(Scene difference descriptions)
════════

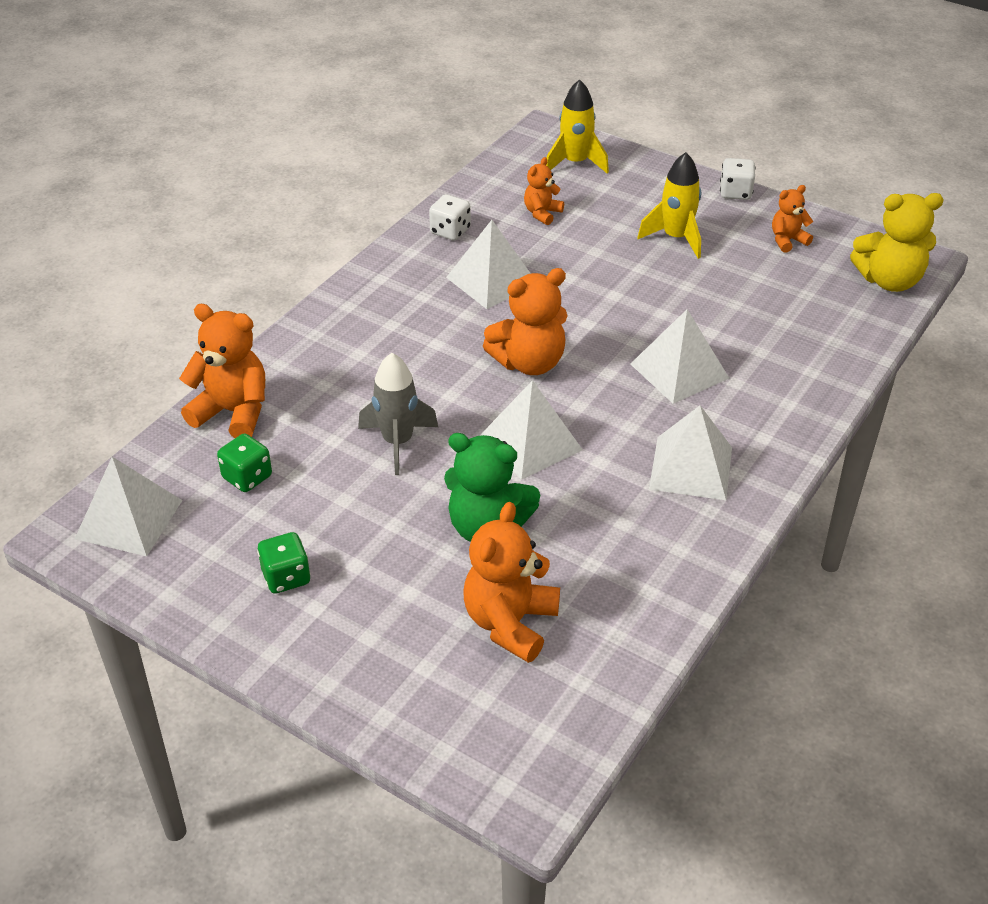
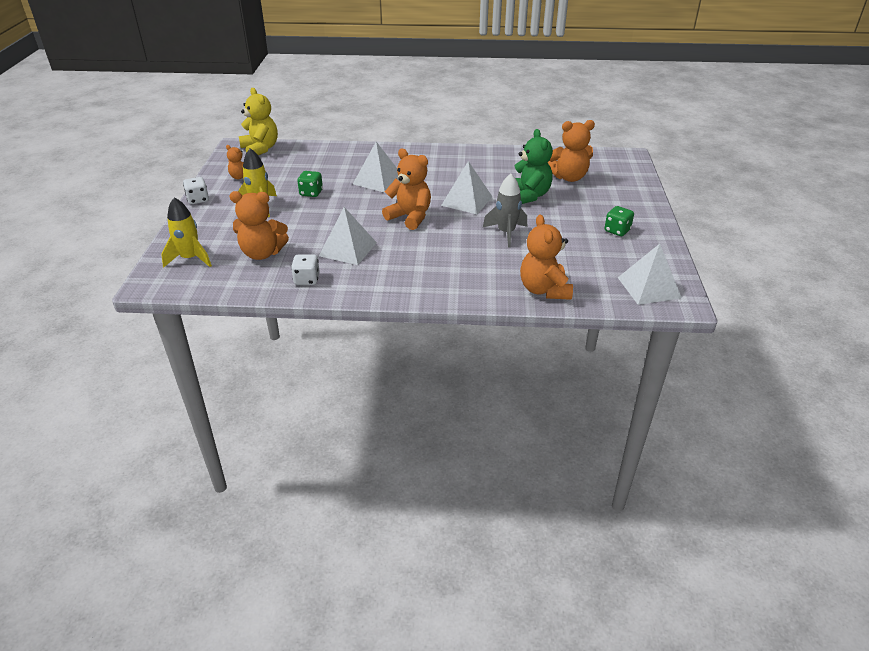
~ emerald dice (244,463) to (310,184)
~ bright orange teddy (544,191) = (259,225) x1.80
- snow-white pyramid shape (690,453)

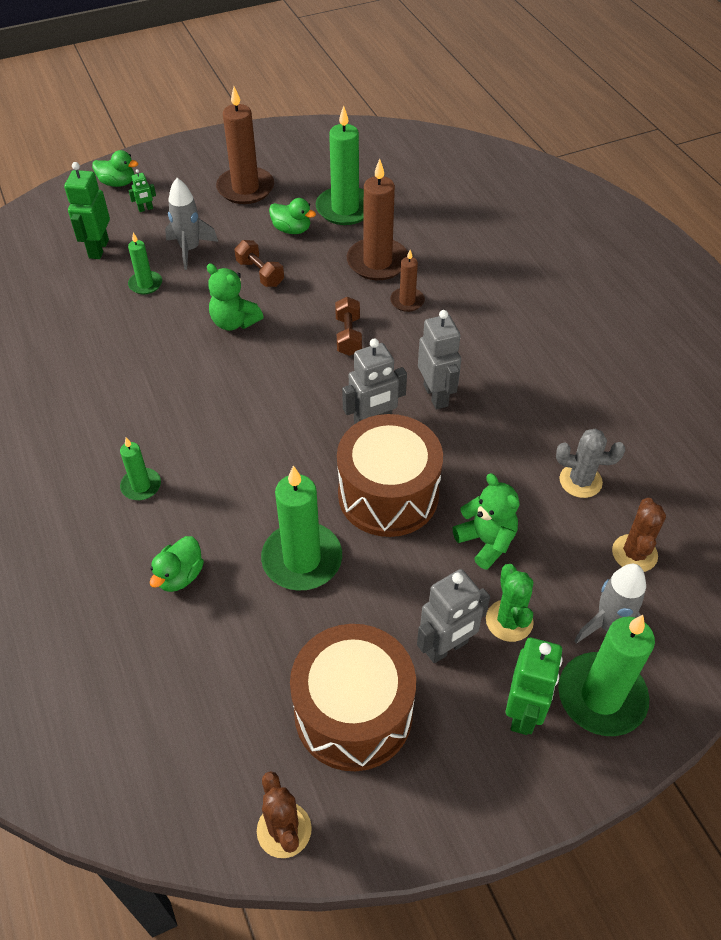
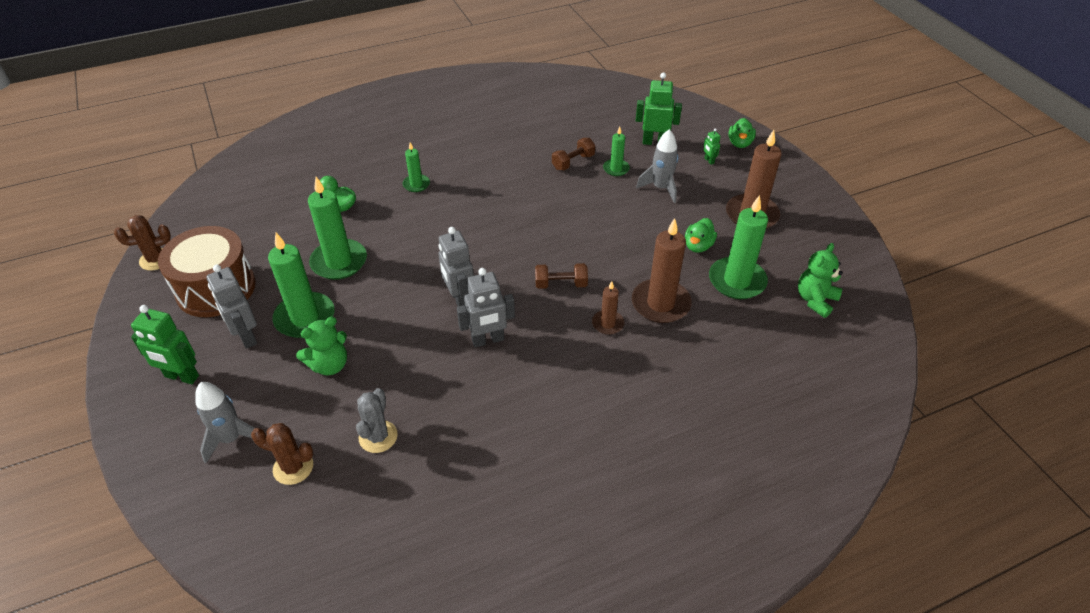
~ emerald teddy (235,297) to (820,280)
~ russet free weight (259,263) to (573,154)
- russet toy drum (390,475)
- emerald saguaro cactus (510,603)
~ emerald wax candle (606,675) to (301,285)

════════

* _WHAT YOU SHOULD DO_
Starting at the line that holds "- russet toy drum (390,475)", set down each line exactly through the last line of the records above, and no others.

* _SOLUTION TO THIS EXERCISE_
- russet toy drum (390,475)
- emerald saguaro cactus (510,603)
~ emerald wax candle (606,675) to (301,285)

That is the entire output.